_Work to complete_
What lines of the data include the string "minus"? Copy them all.

_Input material_
****

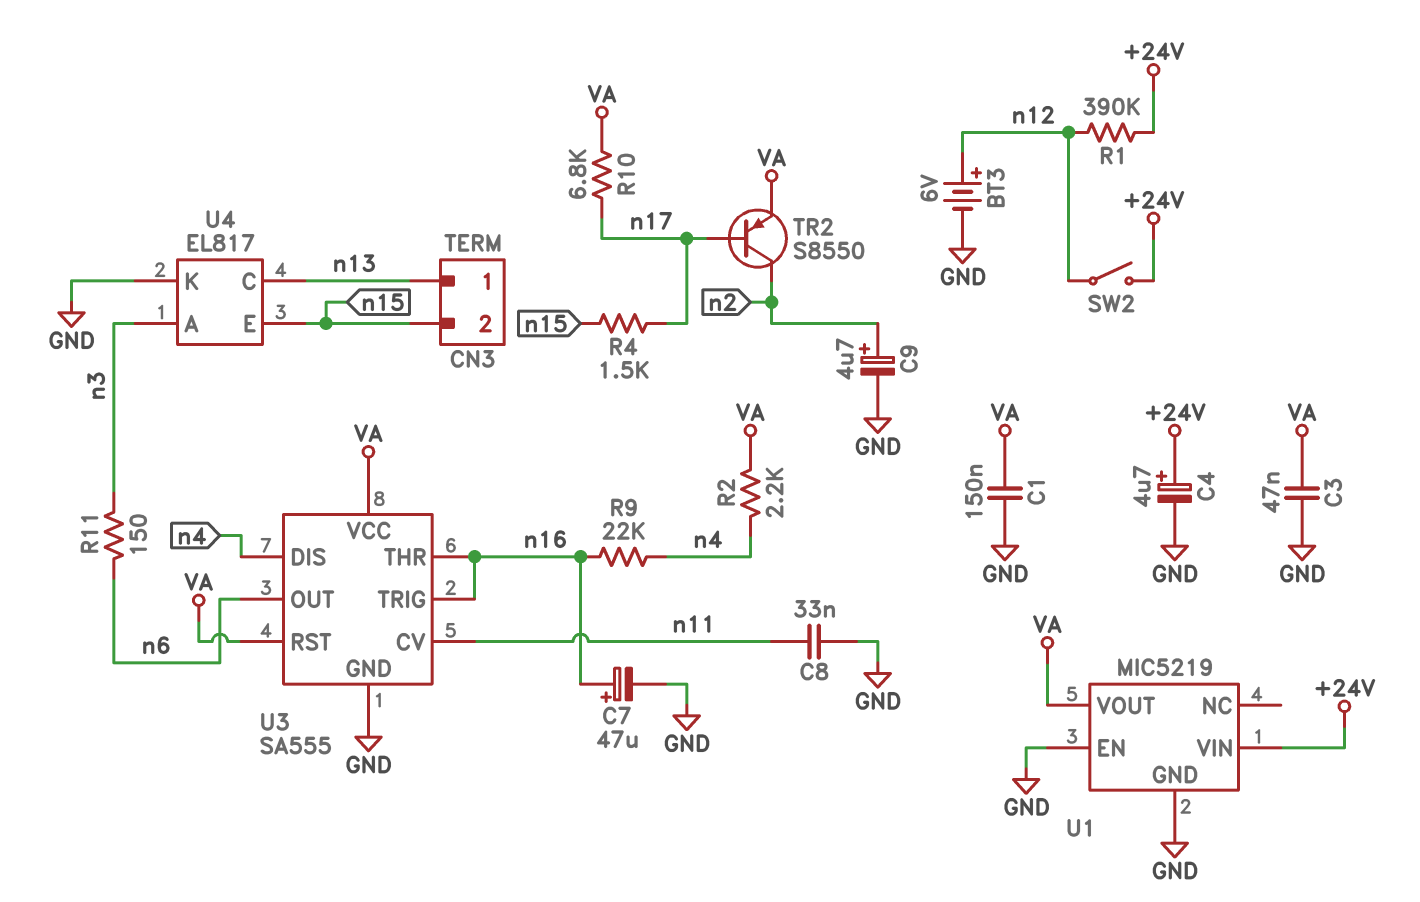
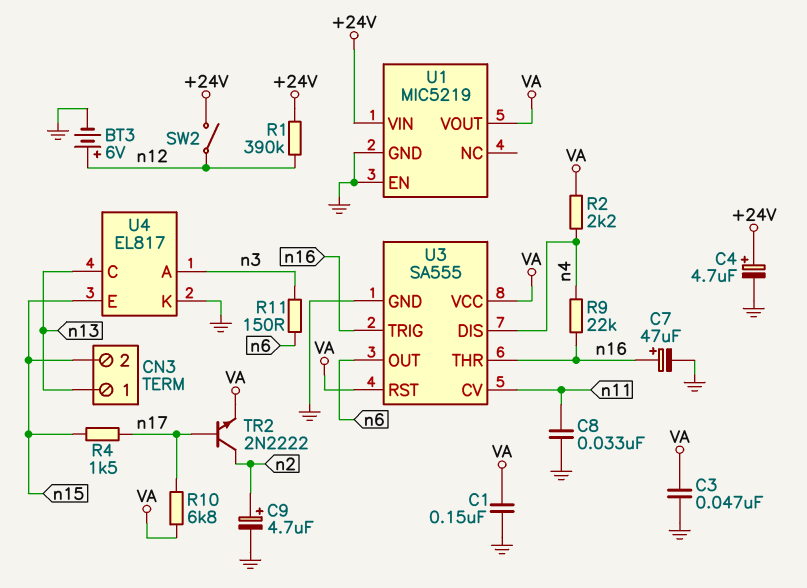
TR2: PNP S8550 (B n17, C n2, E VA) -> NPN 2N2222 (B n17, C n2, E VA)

****

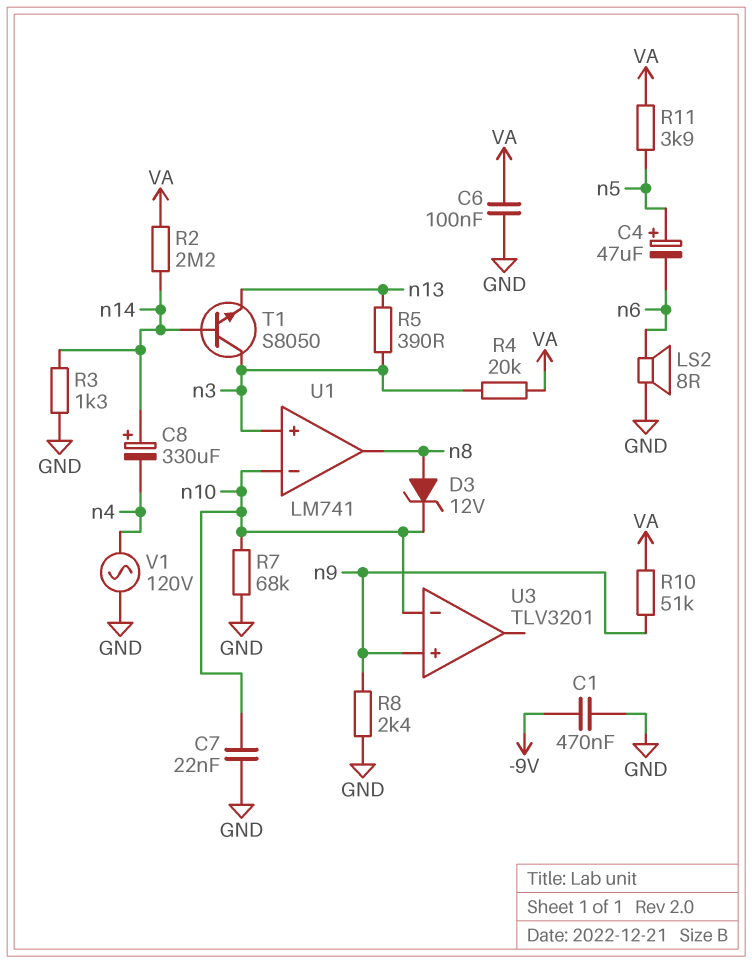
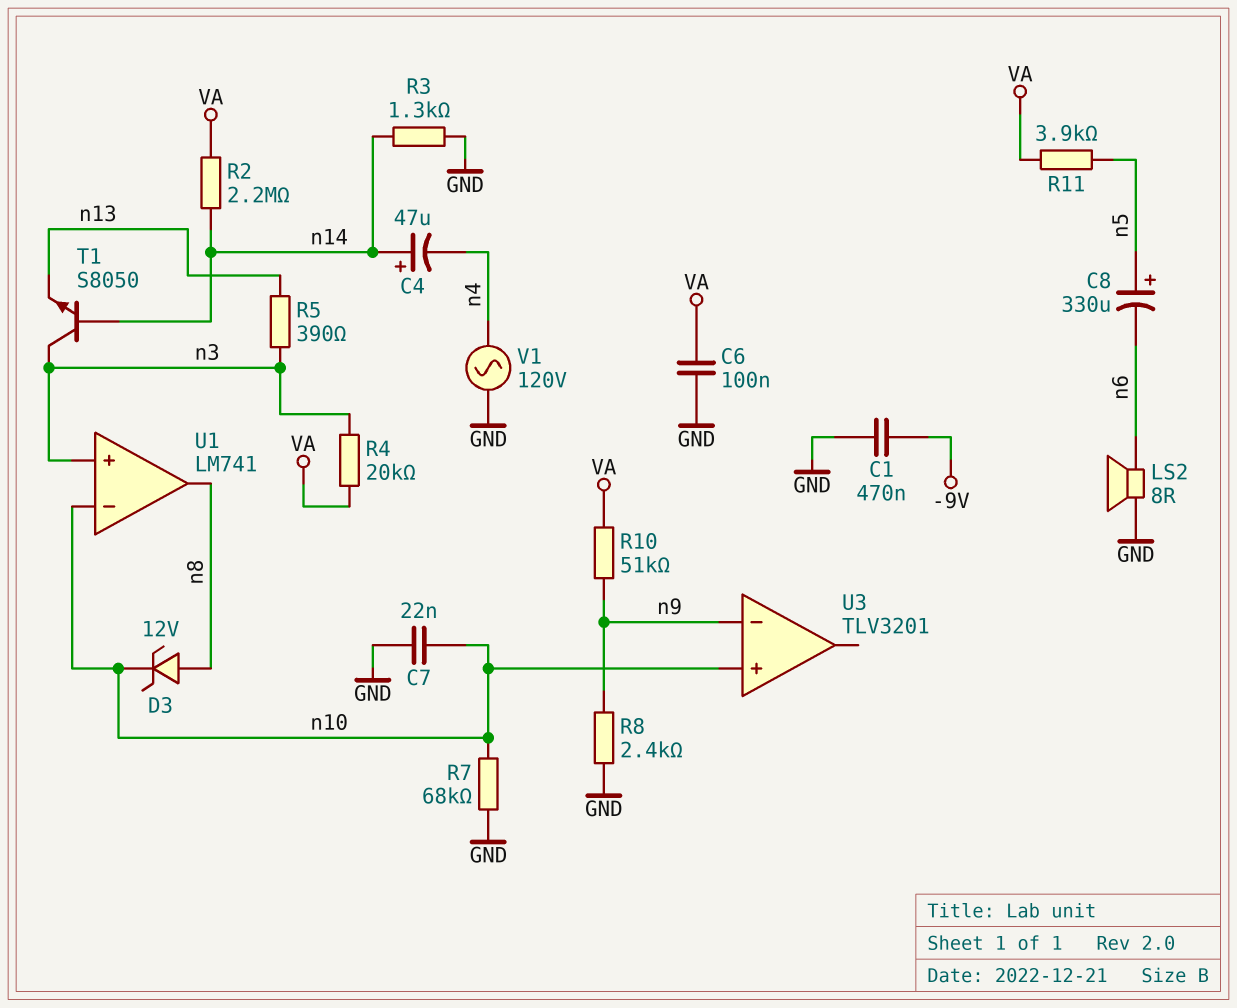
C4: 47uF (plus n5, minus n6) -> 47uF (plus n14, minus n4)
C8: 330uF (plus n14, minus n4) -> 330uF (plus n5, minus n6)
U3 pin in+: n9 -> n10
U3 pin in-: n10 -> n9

****

_Task answer_
C4: 47uF (plus n5, minus n6) -> 47uF (plus n14, minus n4)
C8: 330uF (plus n14, minus n4) -> 330uF (plus n5, minus n6)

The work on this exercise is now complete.